— Problem statement —
Copy exactly the lines from the beginning of the data down to and including the line holding "C3: 18pF (GND, VOL) -> 18pF (+5V, GND)", without any pictures.

━━━

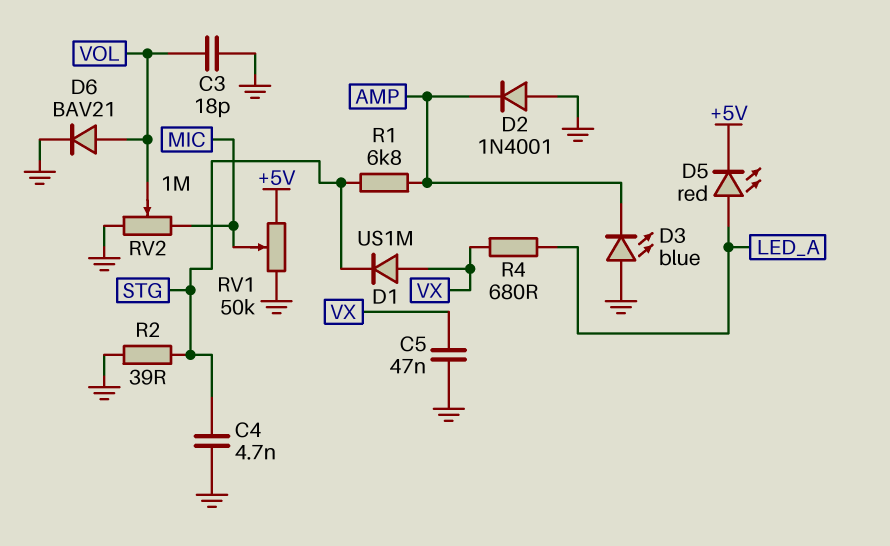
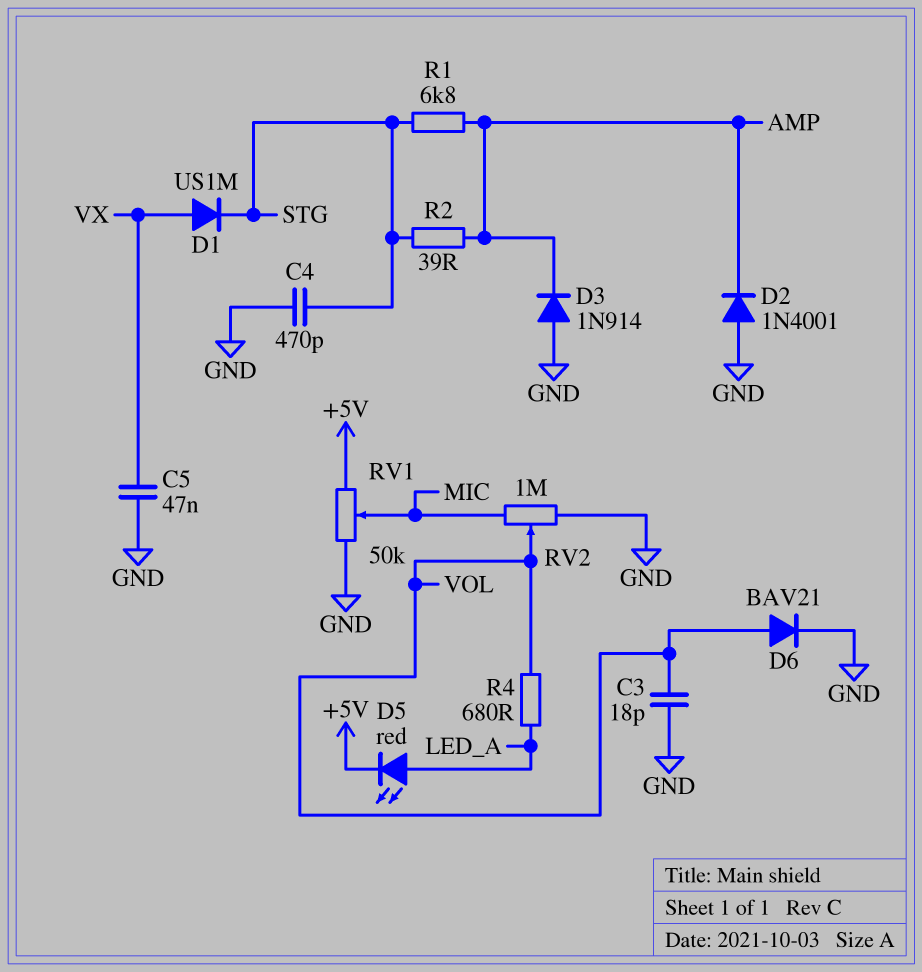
C4: 4.7nF (GND, STG) -> 470pF (GND, STG)
D3: LED blue (A GND, K AMP) -> diode 1N914 (A GND, K AMP)
R2: 39 (GND, STG) -> 39 (AMP, STG)
R4: 680 (LED_A, VX) -> 680 (LED_A, VOL)

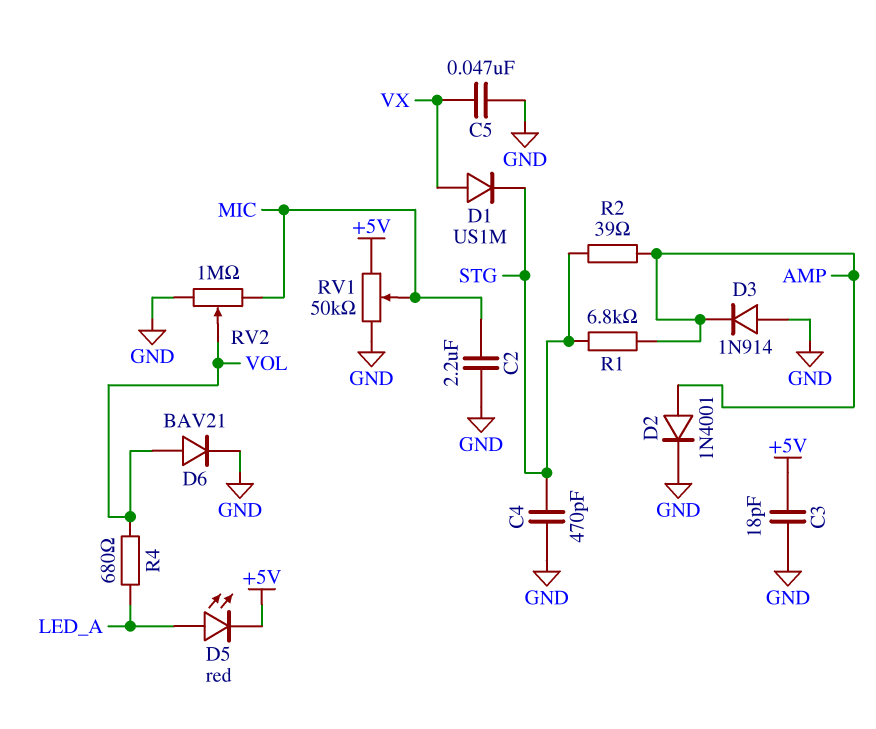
C2: none -> 2.2uF (GND, MIC)
C3: 18pF (GND, VOL) -> 18pF (+5V, GND)
D2: diode 1N4001 (A GND, K AMP) -> diode 1N4001 (A AMP, K GND)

━━━

— Output of the exercise —
C4: 4.7nF (GND, STG) -> 470pF (GND, STG)
D3: LED blue (A GND, K AMP) -> diode 1N914 (A GND, K AMP)
R2: 39 (GND, STG) -> 39 (AMP, STG)
R4: 680 (LED_A, VX) -> 680 (LED_A, VOL)

C2: none -> 2.2uF (GND, MIC)
C3: 18pF (GND, VOL) -> 18pF (+5V, GND)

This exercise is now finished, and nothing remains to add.